**Exercise instructions**
What is needed is an exact transcription of every entry below, with the pictures left out.

::: Data shown

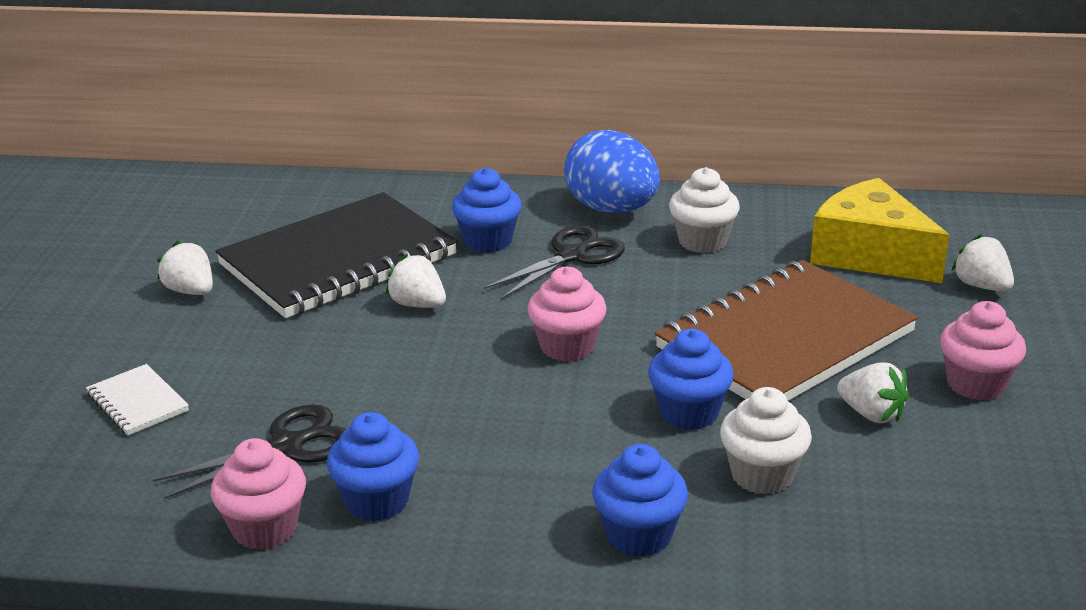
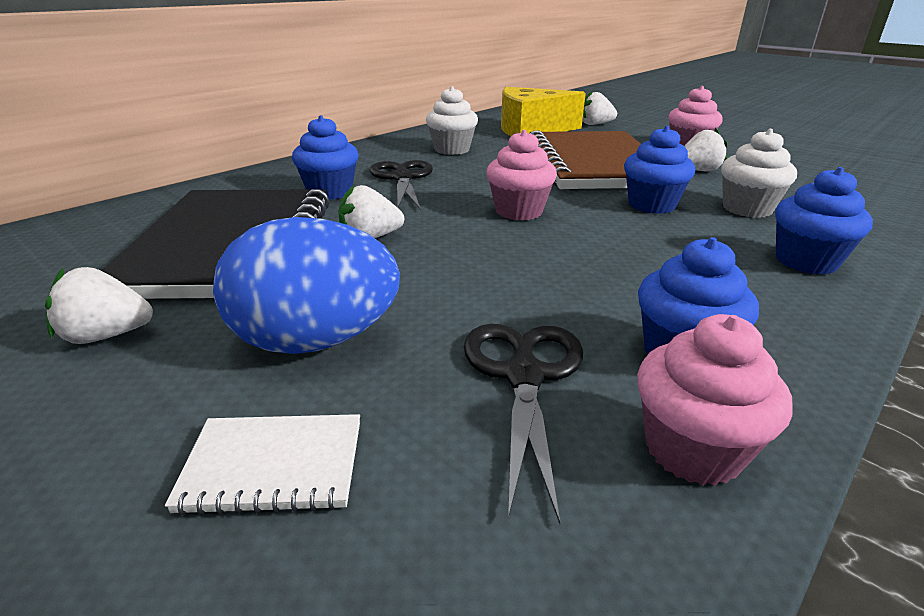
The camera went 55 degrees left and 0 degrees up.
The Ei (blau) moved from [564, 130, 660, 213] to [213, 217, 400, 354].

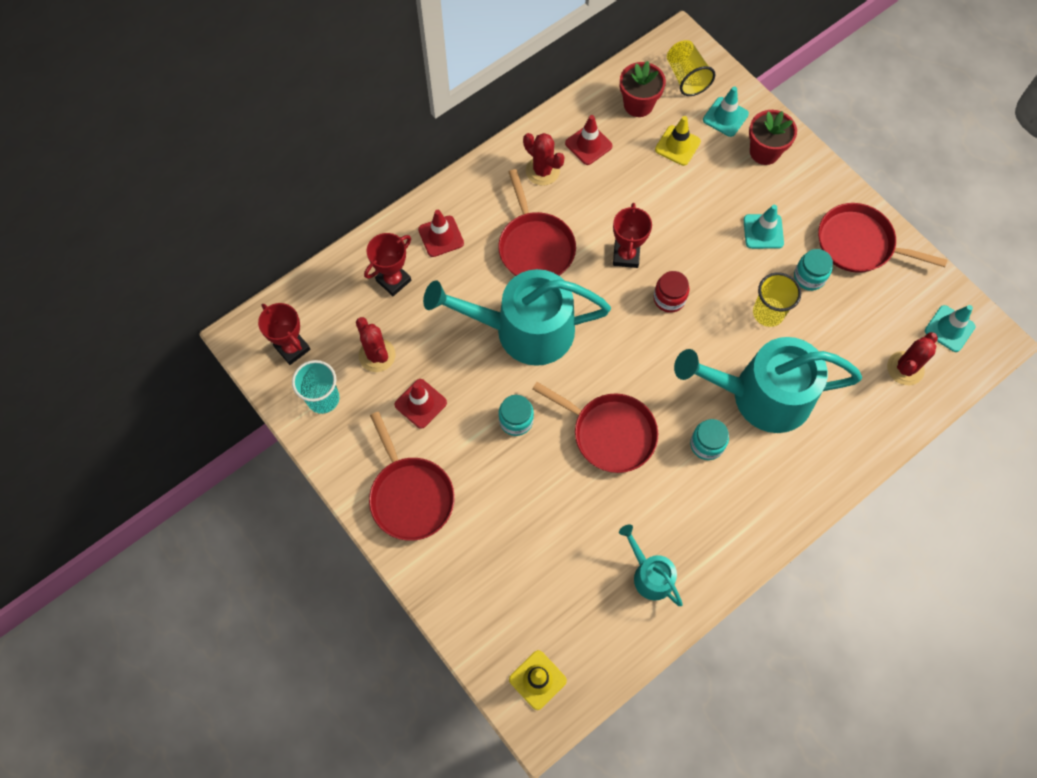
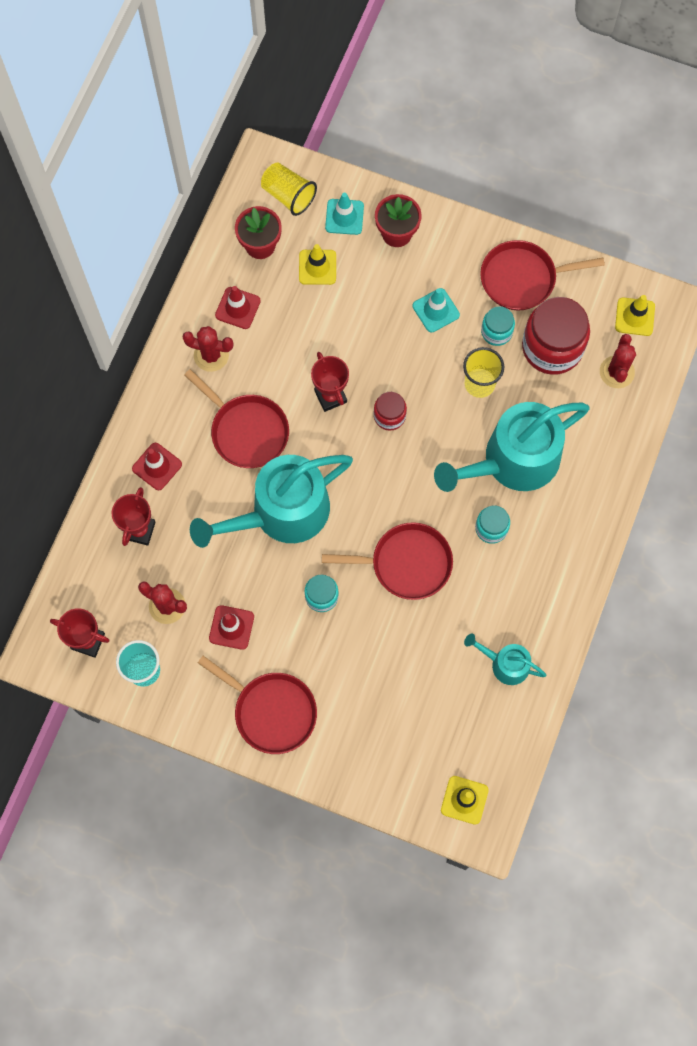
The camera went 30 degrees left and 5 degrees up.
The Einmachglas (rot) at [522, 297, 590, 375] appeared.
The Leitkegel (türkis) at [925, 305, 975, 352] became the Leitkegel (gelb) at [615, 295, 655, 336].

::::::

**Answer to this exercise**
The camera went 55 degrees left and 0 degrees up.
The Ei (blau) moved from [564, 130, 660, 213] to [213, 217, 400, 354].

The camera went 30 degrees left and 5 degrees up.
The Einmachglas (rot) at [522, 297, 590, 375] appeared.
The Leitkegel (türkis) at [925, 305, 975, 352] became the Leitkegel (gelb) at [615, 295, 655, 336].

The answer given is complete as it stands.